When the word "none" appears in a line of the data below, list that line.

§ Data extract:
***
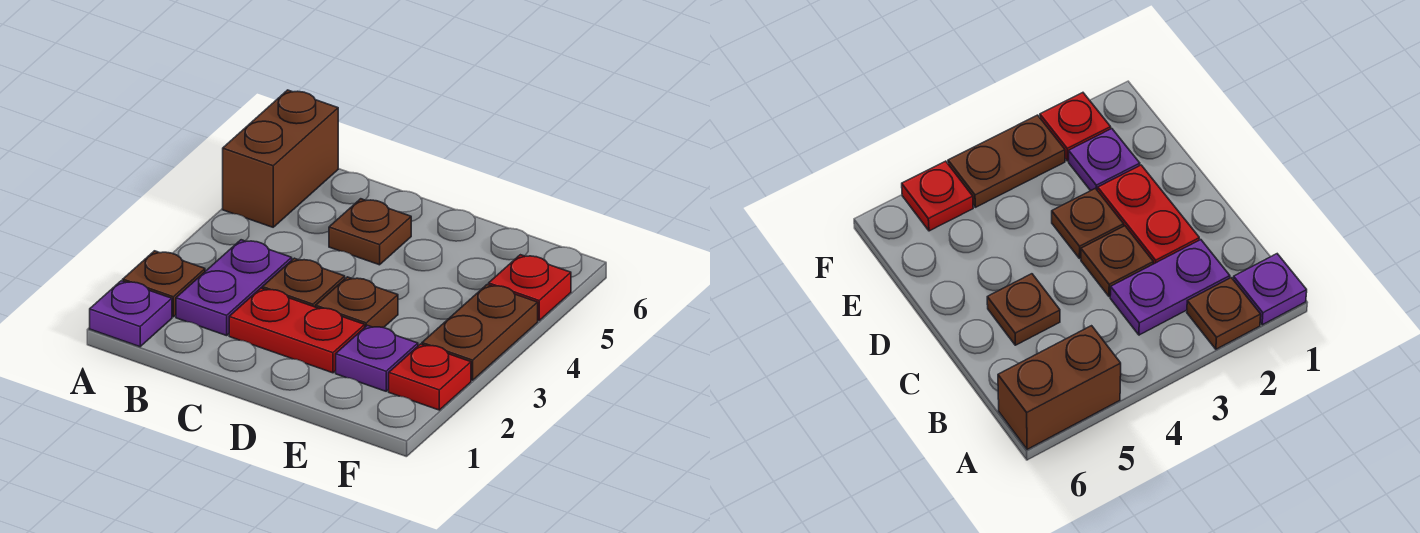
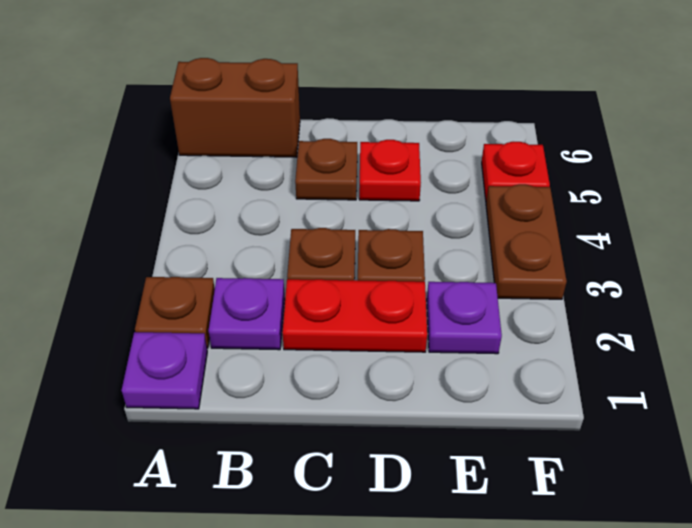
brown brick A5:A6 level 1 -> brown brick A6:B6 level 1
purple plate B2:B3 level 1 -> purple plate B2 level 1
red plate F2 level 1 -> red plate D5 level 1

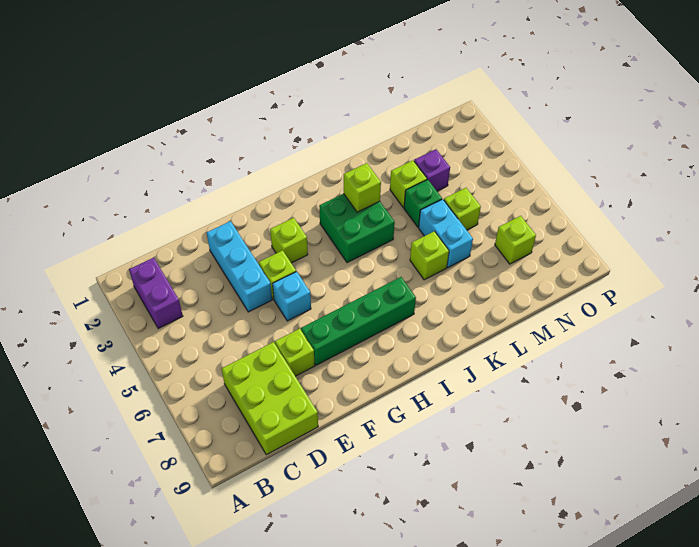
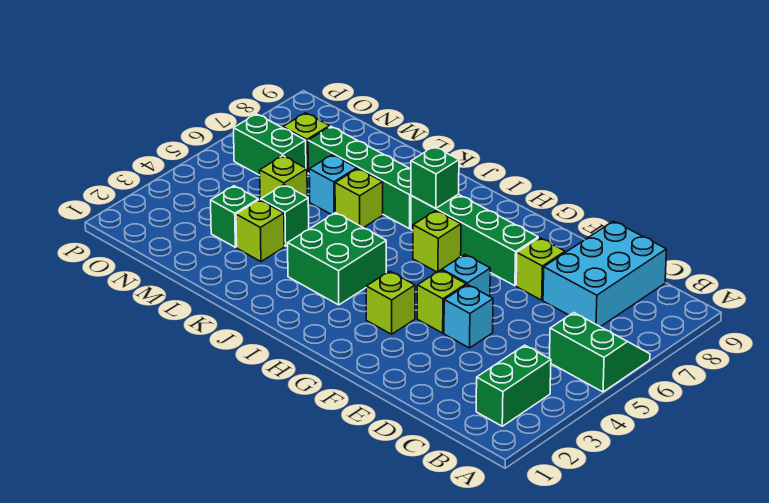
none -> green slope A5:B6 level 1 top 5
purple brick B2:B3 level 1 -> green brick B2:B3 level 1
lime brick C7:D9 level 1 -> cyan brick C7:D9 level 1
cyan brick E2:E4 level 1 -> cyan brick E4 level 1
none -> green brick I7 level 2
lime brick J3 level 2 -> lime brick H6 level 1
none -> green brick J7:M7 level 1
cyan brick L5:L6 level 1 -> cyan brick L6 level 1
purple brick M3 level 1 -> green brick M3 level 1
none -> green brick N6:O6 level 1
***
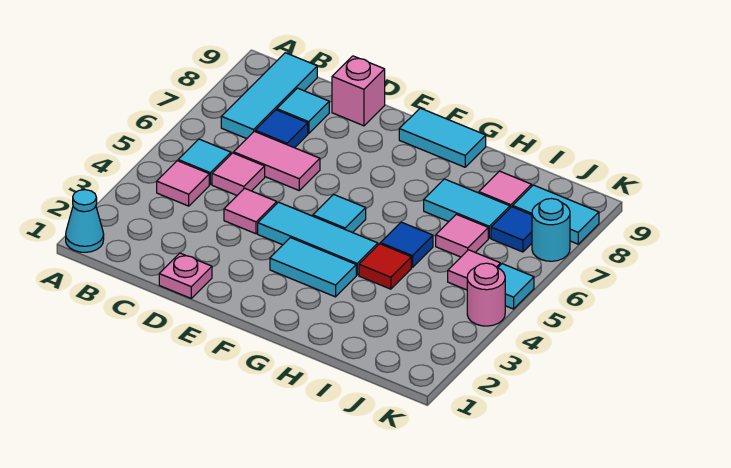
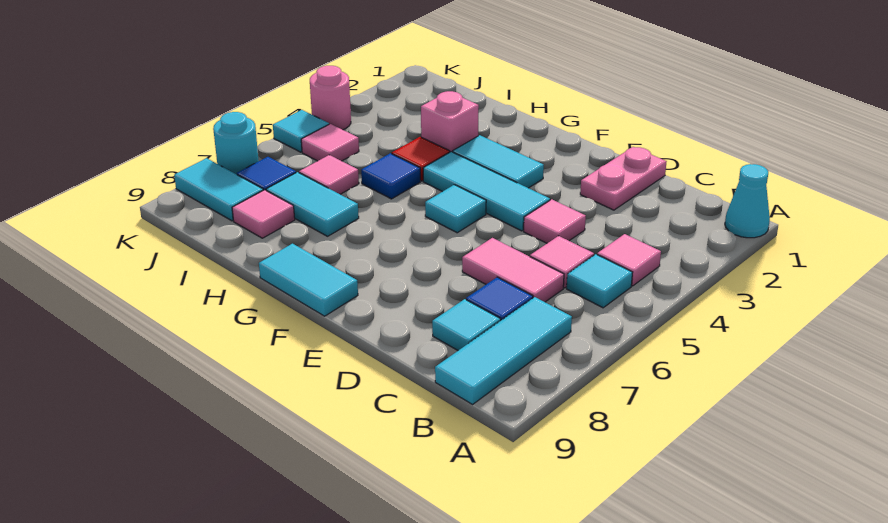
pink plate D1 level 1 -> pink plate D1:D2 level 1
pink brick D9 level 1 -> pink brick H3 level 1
***
§ Exercise response:
none -> green slope A5:B6 level 1 top 5
none -> green brick I7 level 2
none -> green brick J7:M7 level 1
none -> green brick N6:O6 level 1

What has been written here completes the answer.